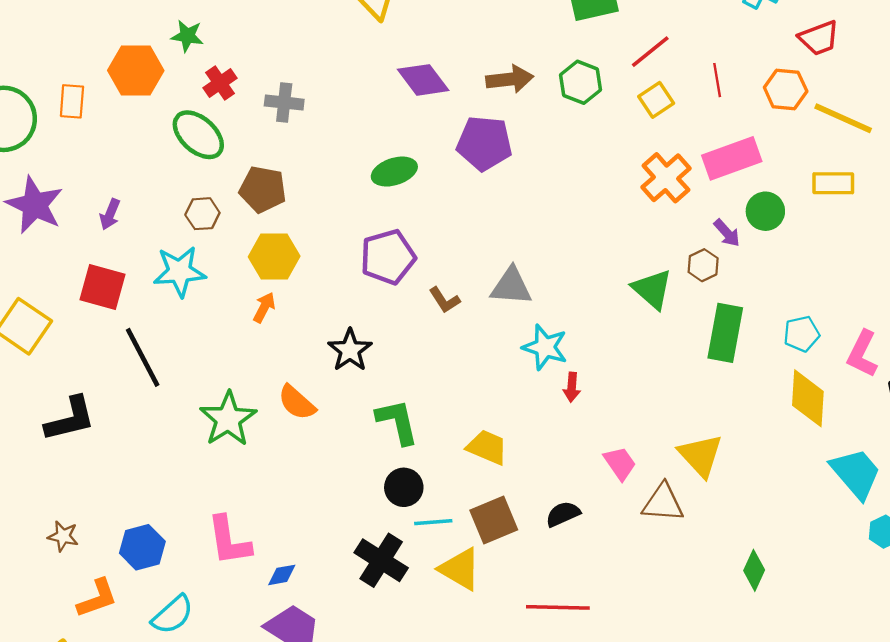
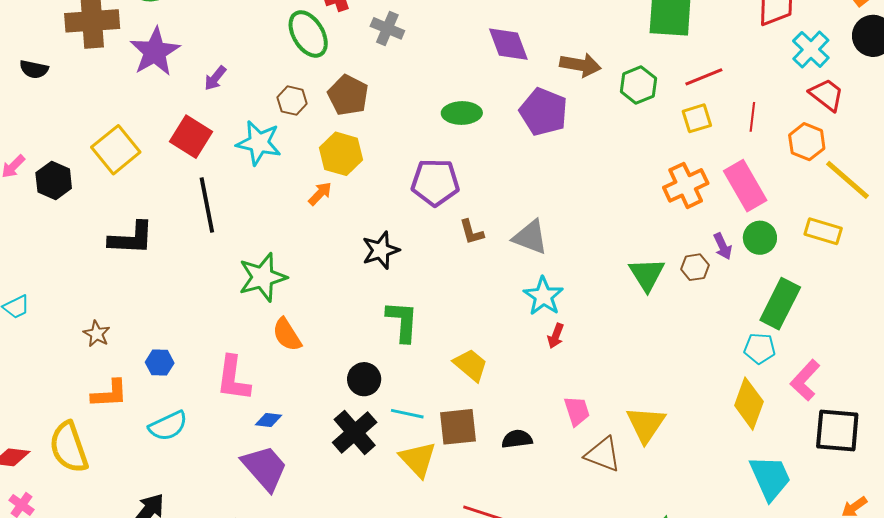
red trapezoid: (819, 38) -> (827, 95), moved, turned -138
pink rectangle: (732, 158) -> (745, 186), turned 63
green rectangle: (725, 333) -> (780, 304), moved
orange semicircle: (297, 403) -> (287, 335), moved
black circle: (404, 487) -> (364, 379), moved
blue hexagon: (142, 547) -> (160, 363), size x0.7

#####

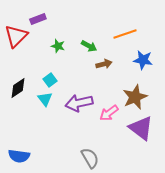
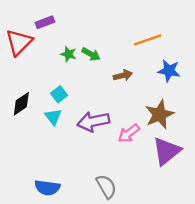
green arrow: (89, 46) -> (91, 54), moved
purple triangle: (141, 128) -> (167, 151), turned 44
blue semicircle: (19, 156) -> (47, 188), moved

#####

Aim of the task
The exact lines of the material above starting at the one that contains "green rectangle: (725, 333)" and ending at the one that contains "blue hexagon: (142, 547)" are what to retype; leave out everything else.

Answer area
green rectangle: (725, 333) -> (780, 304), moved
orange semicircle: (297, 403) -> (287, 335), moved
black circle: (404, 487) -> (364, 379), moved
blue hexagon: (142, 547) -> (160, 363), size x0.7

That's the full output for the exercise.